*** Begin section ***

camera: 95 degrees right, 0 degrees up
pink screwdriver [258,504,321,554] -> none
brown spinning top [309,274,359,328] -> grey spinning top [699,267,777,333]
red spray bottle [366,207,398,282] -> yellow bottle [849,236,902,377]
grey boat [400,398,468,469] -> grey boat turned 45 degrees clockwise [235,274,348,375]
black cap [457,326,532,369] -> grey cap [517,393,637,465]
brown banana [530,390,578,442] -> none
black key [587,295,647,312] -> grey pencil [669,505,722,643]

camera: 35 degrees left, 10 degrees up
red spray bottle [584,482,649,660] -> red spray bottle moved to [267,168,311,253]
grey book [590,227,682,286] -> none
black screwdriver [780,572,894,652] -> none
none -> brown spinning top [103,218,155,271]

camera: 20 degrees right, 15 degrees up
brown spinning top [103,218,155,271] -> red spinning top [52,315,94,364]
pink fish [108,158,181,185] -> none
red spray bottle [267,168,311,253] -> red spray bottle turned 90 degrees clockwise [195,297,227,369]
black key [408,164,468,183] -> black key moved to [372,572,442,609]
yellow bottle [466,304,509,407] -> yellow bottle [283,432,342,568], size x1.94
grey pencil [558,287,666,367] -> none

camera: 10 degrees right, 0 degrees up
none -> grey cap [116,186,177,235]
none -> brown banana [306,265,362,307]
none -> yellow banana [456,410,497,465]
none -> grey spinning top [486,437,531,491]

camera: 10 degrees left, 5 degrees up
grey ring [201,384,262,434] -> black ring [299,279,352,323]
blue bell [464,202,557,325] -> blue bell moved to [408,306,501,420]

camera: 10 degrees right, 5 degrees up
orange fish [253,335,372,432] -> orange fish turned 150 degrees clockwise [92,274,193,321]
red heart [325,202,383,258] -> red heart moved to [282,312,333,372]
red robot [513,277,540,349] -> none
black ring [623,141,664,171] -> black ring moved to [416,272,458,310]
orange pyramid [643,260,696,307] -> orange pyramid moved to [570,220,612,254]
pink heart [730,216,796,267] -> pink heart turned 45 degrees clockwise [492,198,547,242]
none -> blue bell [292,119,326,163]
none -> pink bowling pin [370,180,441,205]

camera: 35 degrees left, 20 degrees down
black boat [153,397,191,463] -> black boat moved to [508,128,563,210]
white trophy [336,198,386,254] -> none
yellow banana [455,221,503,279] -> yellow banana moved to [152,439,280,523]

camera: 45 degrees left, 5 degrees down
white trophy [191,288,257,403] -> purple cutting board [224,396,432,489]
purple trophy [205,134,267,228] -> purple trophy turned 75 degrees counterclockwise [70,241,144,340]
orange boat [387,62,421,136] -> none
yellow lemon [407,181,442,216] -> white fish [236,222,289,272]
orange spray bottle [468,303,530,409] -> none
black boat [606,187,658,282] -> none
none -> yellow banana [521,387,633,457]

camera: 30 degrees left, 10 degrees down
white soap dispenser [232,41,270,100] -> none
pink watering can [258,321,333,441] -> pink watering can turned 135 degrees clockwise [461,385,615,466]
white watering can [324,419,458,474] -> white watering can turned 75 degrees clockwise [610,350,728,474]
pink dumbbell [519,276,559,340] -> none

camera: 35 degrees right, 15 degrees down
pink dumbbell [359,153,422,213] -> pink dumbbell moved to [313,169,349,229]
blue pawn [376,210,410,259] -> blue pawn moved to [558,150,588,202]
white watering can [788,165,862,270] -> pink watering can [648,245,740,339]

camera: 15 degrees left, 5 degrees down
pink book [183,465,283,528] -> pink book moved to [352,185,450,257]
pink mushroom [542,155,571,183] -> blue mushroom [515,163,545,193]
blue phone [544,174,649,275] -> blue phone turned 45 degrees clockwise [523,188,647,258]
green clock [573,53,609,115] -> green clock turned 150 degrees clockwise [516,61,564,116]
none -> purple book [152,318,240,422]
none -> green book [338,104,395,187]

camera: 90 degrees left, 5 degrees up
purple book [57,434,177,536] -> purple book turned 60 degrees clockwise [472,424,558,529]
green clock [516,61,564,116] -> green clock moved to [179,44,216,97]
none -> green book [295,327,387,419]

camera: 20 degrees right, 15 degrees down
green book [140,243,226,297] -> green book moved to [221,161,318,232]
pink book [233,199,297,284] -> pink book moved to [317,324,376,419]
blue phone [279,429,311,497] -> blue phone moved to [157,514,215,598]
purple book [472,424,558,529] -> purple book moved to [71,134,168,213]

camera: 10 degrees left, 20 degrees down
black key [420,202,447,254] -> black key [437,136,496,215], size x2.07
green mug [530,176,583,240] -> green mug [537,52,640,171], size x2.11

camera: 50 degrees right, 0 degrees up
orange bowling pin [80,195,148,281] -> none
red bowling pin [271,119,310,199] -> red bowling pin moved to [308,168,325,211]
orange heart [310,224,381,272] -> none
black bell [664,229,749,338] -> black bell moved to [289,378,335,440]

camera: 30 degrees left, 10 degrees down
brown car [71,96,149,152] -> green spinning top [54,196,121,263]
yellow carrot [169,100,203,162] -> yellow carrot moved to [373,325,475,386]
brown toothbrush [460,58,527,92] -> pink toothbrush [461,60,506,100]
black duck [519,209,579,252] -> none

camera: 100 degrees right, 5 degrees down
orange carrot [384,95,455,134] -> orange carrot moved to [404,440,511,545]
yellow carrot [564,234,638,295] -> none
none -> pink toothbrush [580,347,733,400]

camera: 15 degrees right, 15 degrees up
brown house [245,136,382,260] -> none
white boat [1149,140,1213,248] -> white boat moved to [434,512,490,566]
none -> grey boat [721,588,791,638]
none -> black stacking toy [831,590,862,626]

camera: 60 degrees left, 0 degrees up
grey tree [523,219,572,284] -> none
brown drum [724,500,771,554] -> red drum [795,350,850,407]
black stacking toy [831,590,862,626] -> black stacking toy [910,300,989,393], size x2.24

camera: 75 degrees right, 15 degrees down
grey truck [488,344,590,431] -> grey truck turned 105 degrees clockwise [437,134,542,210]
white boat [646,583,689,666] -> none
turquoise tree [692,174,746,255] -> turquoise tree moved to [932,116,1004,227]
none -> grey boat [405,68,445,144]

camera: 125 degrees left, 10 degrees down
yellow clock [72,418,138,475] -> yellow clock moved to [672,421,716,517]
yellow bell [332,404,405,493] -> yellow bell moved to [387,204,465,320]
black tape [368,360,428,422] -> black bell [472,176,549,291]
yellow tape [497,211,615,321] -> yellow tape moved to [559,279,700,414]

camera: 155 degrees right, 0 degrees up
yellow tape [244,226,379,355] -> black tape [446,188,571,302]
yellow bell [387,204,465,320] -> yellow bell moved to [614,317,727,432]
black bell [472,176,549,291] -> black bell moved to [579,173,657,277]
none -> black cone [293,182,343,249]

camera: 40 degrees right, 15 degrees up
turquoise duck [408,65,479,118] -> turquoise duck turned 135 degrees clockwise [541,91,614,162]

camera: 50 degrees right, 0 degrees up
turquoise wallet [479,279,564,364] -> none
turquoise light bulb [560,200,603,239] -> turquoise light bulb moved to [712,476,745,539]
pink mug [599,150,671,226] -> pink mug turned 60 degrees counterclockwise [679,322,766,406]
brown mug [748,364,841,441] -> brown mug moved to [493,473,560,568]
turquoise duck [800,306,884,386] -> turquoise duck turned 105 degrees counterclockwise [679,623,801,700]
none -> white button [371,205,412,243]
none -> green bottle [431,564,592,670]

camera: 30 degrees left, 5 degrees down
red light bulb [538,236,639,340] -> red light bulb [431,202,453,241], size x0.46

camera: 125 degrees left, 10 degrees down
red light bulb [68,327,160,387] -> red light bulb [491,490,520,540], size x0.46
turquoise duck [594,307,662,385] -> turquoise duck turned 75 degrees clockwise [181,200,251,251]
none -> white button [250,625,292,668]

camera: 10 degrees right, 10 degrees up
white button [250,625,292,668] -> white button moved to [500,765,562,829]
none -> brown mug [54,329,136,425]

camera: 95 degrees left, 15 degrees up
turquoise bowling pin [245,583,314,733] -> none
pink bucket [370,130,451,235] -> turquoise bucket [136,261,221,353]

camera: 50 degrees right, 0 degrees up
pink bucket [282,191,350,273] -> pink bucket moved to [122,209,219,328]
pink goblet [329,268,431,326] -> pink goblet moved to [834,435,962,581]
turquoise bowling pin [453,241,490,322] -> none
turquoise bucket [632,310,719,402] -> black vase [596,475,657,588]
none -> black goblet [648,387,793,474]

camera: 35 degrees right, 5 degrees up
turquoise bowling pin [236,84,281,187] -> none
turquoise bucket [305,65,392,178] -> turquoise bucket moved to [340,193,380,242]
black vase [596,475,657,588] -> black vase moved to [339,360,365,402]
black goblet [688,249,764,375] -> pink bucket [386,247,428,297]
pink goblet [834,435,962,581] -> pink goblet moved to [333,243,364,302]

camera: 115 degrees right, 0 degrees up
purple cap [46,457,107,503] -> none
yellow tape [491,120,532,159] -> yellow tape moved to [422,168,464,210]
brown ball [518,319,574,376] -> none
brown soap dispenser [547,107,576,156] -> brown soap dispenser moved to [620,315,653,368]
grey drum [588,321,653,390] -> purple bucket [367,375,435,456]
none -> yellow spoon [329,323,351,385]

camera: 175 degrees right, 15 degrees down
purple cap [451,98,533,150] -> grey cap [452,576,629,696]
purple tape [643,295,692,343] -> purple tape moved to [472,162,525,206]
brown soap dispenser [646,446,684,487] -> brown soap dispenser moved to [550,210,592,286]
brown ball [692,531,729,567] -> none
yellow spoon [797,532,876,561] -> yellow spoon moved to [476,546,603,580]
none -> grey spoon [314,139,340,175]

*** End section ***

Which lines above run from the one containing "none -> green book [295,327,387,419]" down to the one containing "black tape [368,360,428,422]"? Repeat exactly those, both ends included, and nothing else.

none -> green book [295,327,387,419]

camera: 20 degrees right, 15 degrees down
green book [140,243,226,297] -> green book moved to [221,161,318,232]
pink book [233,199,297,284] -> pink book moved to [317,324,376,419]
blue phone [279,429,311,497] -> blue phone moved to [157,514,215,598]
purple book [472,424,558,529] -> purple book moved to [71,134,168,213]

camera: 10 degrees left, 20 degrees down
black key [420,202,447,254] -> black key [437,136,496,215], size x2.07
green mug [530,176,583,240] -> green mug [537,52,640,171], size x2.11

camera: 50 degrees right, 0 degrees up
orange bowling pin [80,195,148,281] -> none
red bowling pin [271,119,310,199] -> red bowling pin moved to [308,168,325,211]
orange heart [310,224,381,272] -> none
black bell [664,229,749,338] -> black bell moved to [289,378,335,440]

camera: 30 degrees left, 10 degrees down
brown car [71,96,149,152] -> green spinning top [54,196,121,263]
yellow carrot [169,100,203,162] -> yellow carrot moved to [373,325,475,386]
brown toothbrush [460,58,527,92] -> pink toothbrush [461,60,506,100]
black duck [519,209,579,252] -> none

camera: 100 degrees right, 5 degrees down
orange carrot [384,95,455,134] -> orange carrot moved to [404,440,511,545]
yellow carrot [564,234,638,295] -> none
none -> pink toothbrush [580,347,733,400]

camera: 15 degrees right, 15 degrees up
brown house [245,136,382,260] -> none
white boat [1149,140,1213,248] -> white boat moved to [434,512,490,566]
none -> grey boat [721,588,791,638]
none -> black stacking toy [831,590,862,626]

camera: 60 degrees left, 0 degrees up
grey tree [523,219,572,284] -> none
brown drum [724,500,771,554] -> red drum [795,350,850,407]
black stacking toy [831,590,862,626] -> black stacking toy [910,300,989,393], size x2.24

camera: 75 degrees right, 15 degrees down
grey truck [488,344,590,431] -> grey truck turned 105 degrees clockwise [437,134,542,210]
white boat [646,583,689,666] -> none
turquoise tree [692,174,746,255] -> turquoise tree moved to [932,116,1004,227]
none -> grey boat [405,68,445,144]

camera: 125 degrees left, 10 degrees down
yellow clock [72,418,138,475] -> yellow clock moved to [672,421,716,517]
yellow bell [332,404,405,493] -> yellow bell moved to [387,204,465,320]
black tape [368,360,428,422] -> black bell [472,176,549,291]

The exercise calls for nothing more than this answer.